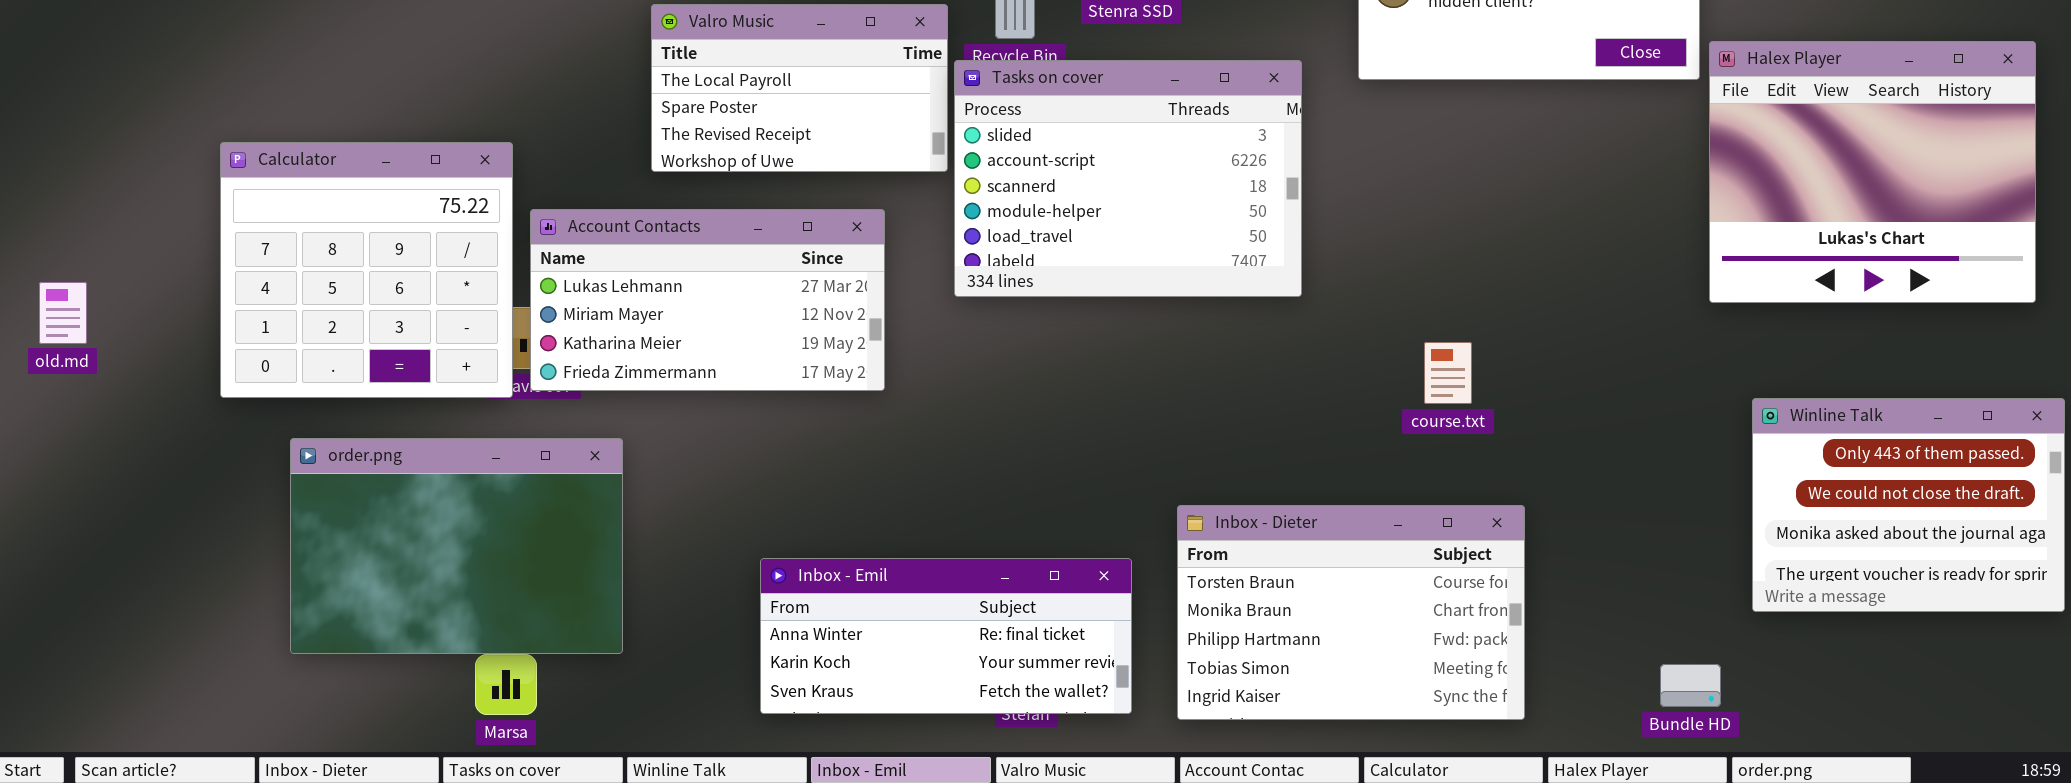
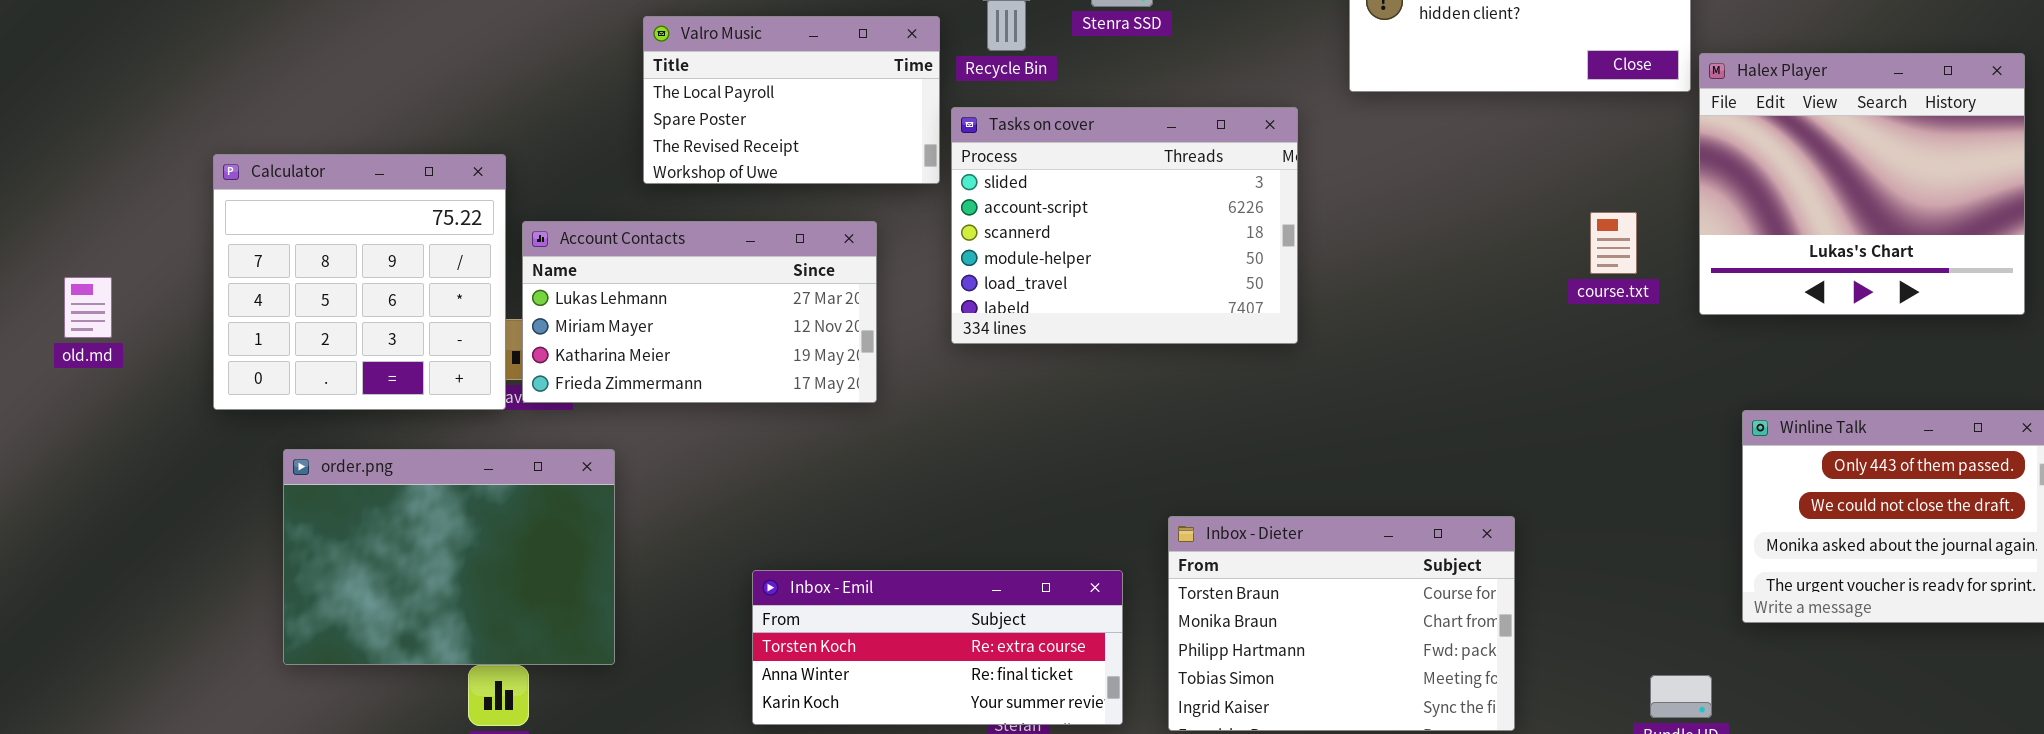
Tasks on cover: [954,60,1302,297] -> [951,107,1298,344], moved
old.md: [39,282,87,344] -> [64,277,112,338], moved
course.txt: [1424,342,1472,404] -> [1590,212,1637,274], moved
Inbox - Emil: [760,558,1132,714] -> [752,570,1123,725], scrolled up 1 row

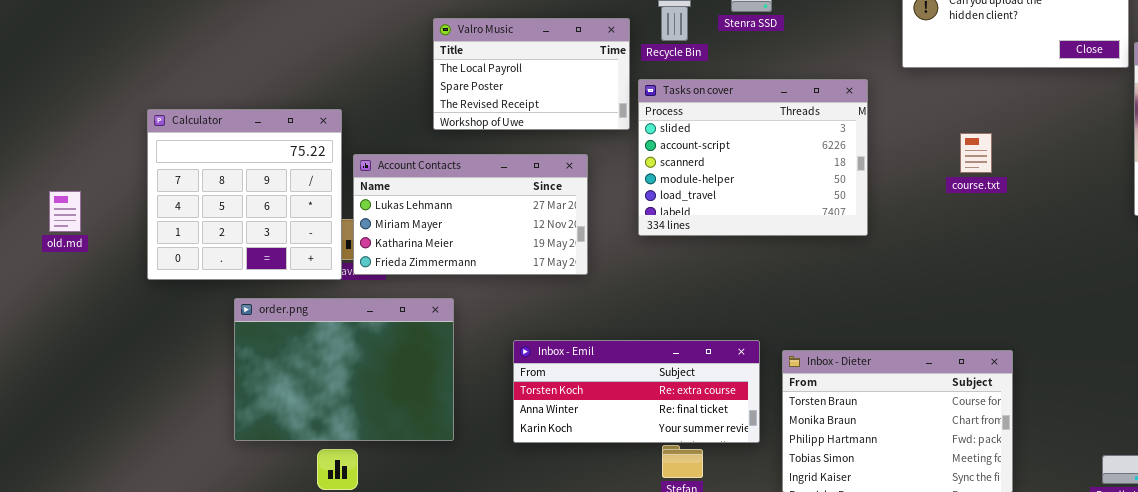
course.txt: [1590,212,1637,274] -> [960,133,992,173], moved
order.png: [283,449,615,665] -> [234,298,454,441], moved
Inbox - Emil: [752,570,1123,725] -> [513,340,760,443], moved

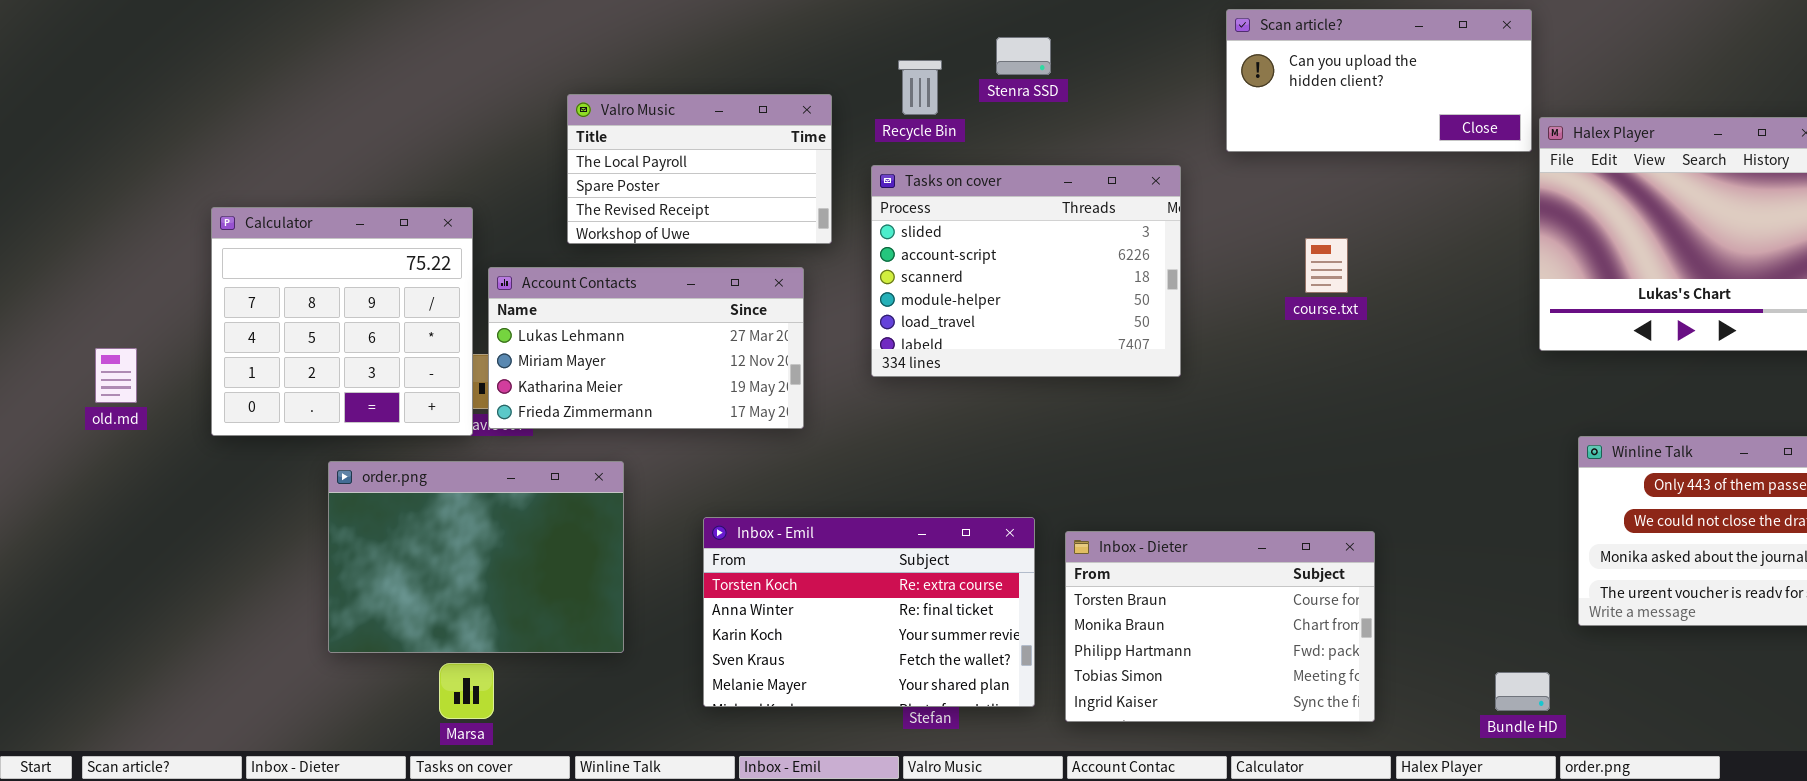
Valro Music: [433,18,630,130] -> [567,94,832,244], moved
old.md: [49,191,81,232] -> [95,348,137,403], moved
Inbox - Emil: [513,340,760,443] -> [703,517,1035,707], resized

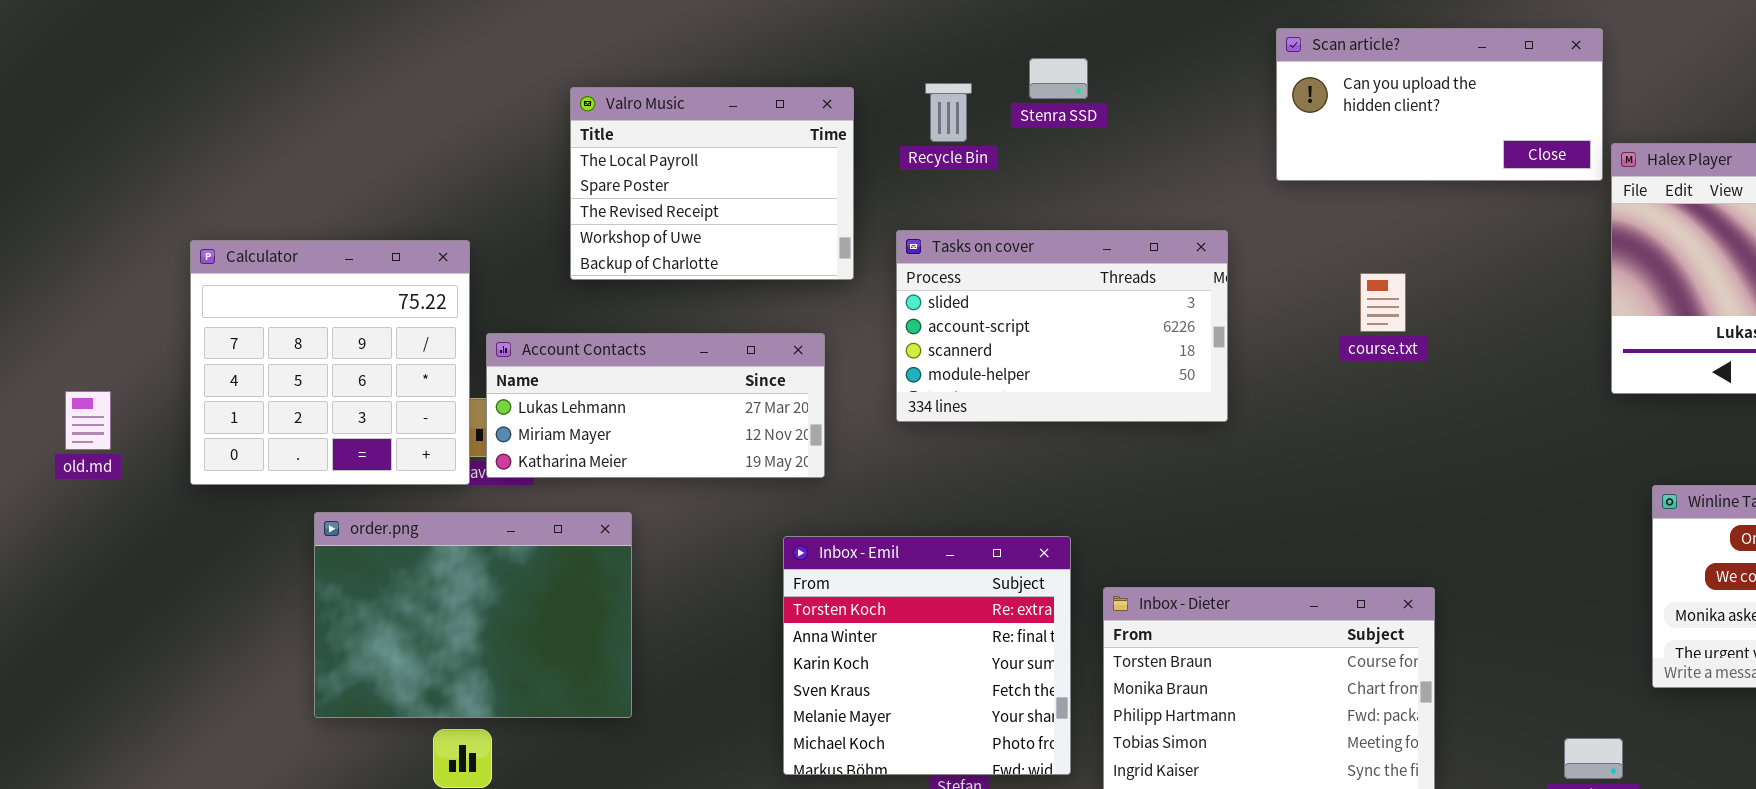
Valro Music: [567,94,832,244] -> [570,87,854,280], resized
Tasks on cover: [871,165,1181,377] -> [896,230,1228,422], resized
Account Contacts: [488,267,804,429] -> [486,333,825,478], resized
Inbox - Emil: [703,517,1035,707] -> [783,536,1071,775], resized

——————

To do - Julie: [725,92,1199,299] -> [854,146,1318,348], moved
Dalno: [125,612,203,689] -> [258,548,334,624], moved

——————

EXERCISE: Check the listing above for "moved". Show every line where it turns up.

SOLUTION FOR THIS EXERCISE:
Tasks on cover: [954,60,1302,297] -> [951,107,1298,344], moved
old.md: [39,282,87,344] -> [64,277,112,338], moved
course.txt: [1424,342,1472,404] -> [1590,212,1637,274], moved
course.txt: [1590,212,1637,274] -> [960,133,992,173], moved
order.png: [283,449,615,665] -> [234,298,454,441], moved
Inbox - Emil: [752,570,1123,725] -> [513,340,760,443], moved
Valro Music: [433,18,630,130] -> [567,94,832,244], moved
old.md: [49,191,81,232] -> [95,348,137,403], moved
To do - Julie: [725,92,1199,299] -> [854,146,1318,348], moved
Dalno: [125,612,203,689] -> [258,548,334,624], moved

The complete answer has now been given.